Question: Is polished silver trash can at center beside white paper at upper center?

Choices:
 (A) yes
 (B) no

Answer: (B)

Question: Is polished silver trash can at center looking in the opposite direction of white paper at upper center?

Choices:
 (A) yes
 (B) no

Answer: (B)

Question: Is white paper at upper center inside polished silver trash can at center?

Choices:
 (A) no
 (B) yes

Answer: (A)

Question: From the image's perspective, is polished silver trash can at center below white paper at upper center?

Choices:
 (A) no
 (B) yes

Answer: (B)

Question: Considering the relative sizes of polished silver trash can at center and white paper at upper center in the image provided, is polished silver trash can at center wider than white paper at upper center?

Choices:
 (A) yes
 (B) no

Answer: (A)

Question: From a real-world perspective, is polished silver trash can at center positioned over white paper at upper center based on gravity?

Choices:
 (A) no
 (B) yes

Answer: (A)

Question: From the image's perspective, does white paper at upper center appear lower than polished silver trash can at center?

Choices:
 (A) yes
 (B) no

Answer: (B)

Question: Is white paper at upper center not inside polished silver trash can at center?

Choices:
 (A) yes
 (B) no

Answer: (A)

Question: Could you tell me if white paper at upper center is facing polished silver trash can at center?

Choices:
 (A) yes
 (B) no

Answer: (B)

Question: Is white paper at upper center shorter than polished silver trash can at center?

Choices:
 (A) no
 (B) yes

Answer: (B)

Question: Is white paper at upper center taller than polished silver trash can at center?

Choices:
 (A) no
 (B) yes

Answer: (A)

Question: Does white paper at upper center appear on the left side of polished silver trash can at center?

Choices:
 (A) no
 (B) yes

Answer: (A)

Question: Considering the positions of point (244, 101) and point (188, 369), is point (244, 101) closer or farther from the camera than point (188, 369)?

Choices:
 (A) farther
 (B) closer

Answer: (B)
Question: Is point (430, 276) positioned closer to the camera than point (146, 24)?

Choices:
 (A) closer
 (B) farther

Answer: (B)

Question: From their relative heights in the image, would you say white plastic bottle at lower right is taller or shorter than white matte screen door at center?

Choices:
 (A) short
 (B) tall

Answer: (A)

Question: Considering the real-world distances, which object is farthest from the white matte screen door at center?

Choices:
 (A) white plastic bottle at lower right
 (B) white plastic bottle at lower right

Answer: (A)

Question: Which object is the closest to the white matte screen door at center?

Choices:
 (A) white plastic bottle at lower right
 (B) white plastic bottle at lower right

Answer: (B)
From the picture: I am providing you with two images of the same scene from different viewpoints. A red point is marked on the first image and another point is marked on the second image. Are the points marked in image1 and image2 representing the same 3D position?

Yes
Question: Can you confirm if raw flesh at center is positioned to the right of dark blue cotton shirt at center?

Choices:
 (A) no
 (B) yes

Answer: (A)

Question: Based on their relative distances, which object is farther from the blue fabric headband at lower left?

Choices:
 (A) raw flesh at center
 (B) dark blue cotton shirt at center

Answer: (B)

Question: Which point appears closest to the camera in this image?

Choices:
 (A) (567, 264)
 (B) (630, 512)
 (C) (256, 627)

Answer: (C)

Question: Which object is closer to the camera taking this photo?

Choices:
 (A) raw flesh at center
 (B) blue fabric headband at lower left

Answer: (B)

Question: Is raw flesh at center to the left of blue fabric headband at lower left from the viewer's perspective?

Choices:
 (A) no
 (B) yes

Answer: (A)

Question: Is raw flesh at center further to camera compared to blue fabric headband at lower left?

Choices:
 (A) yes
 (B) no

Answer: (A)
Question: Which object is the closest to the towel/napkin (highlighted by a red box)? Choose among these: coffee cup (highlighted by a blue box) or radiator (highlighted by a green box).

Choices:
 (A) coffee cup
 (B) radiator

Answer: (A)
++++++
### WHAT TO WORK ON:
Please give the lines above as a JSON list of strings, one string per line, leaving out blank lines.

### RESULT:
[
  "Question: Is polished silver trash can at center beside white paper at upper center?",
  "Choices:",
  " (A) yes",
  " (B) no",
  "Answer: (B)",
  "Question: Is polished silver trash can at center looking in the opposite direction of white paper at upper center?",
  "Choices:",
  " (A) yes",
  " (B) no",
  "Answer: (B)",
  "Question: Is white paper at upper center inside polished silver trash can at center?",
  "Choices:",
  " (A) no",
  " (B) yes",
  "Answer: (A)",
  "Question: From the image's perspective, is polished silver trash can at center below white paper at upper center?",
  "Choices:",
  " (A) no",
  " (B) yes",
  "Answer: (B)",
  "Question: Considering the relative sizes of polished silver trash can at center and white paper at upper center in the image provided, is polished silver trash can at center wider than white paper at upper center?",
  "Choices:",
  " (A) yes",
  " (B) no",
  "Answer: (A)",
  "Question: From a real-world perspective, is polished silver trash can at center positioned over white paper at upper center based on gravity?",
  "Choices:",
  " (A) no",
  " (B) yes",
  "Answer: (A)",
  "Question: From the image's perspective, does white paper at upper center appear lower than polished silver trash can at center?",
  "Choices:",
  " (A) yes",
  " (B) no",
  "Answer: (B)",
  "Question: Is white paper at upper center not inside polished silver trash can at center?",
  "Choices:",
  " (A) yes",
  " (B) no",
  "Answer: (A)",
  "Question: Could you tell me if white paper at upper center is facing polished silver trash can at center?",
  "Choices:",
  " (A) yes",
  " (B) no",
  "Answer: (B)",
  "Question: Is white paper at upper center shorter than polished silver trash can at center?",
  "Choices:",
  " (A) no",
  " (B) yes",
  "Answer: (B)",
  "Question: Is white paper at upper center taller than polished silver trash can at center?",
  "Choices:",
  " (A) no",
  " (B) yes",
  "Answer: (A)",
  "Question: Does white paper at upper center appear on the left side of polished silver trash can at center?",
  "Choices:",
  " (A) no",
  " (B) yes",
  "Answer: (A)",
  "Question: Considering the positions of point (244, 101) and point (188, 369), is point (244, 101) closer or farther from the camera than point (188, 369)?",
  "Choices:",
  " (A) farther",
  " (B) closer",
  "Answer: (B)",
  "Question: Is point (430, 276) positioned closer to the camera than point (146, 24)?",
  "Choices:",
  " (A) closer",
  " (B) farther",
  "Answer: (B)",
  "Question: From their relative heights in the image, would you say white plastic bottle at lower right is taller or shorter than white matte screen door at center?",
  "Choices:",
  " (A) short",
  " (B) tall",
  "Answer: (A)",
  "Question: Considering the real-world distances, which object is farthest from the white matte screen door at center?",
  "Choices:",
  " (A) white plastic bottle at lower right",
  " (B) white plastic bottle at lower right",
  "Answer: (A)",
  "Question: Which object is the closest to the white matte screen door at center?",
  "Choices:",
  " (A) white plastic bottle at lower right",
  " (B) white plastic bottle at lower right",
  "Answer: (B)",
  "From the picture: I am providing you with two images of the same scene from different viewpoints. A red point is marked on the first image and another point is marked on the second image. Are the points marked in image1 and image2 representing the same 3D position?",
  "Yes",
  "Question: Can you confirm if raw flesh at center is positioned to the right of dark blue cotton shirt at center?",
  "Choices:",
  " (A) no",
  " (B) yes",
  "Answer: (A)",
  "Question: Based on their relative distances, which object is farther from the blue fabric headband at lower left?",
  "Choices:",
  " (A) raw flesh at center",
  " (B) dark blue cotton shirt at center",
  "Answer: (B)",
  "Question: Which point appears closest to the camera in this image?",
  "Choices:",
  " (A) (567, 264)",
  " (B) (630, 512)",
  " (C) (256, 627)",
  "Answer: (C)",
  "Question: Which object is closer to the camera taking this photo?",
  "Choices:",
  " (A) raw flesh at center",
  " (B) blue fabric headband at lower left",
  "Answer: (B)",
  "Question: Is raw flesh at center to the left of blue fabric headband at lower left from the viewer's perspective?",
  "Choices:",
  " (A) no",
  " (B) yes",
  "Answer: (A)",
  "Question: Is raw flesh at center further to camera compared to blue fabric headband at lower left?",
  "Choices:",
  " (A) yes",
  " (B) no",
  "Answer: (A)",
  "Question: Which object is the closest to the towel/napkin (highlighted by a red box)? Choose among these: coffee cup (highlighted by a blue box) or radiator (highlighted by a green box).",
  "Choices:",
  " (A) coffee cup",
  " (B) radiator",
  "Answer: (A)"
]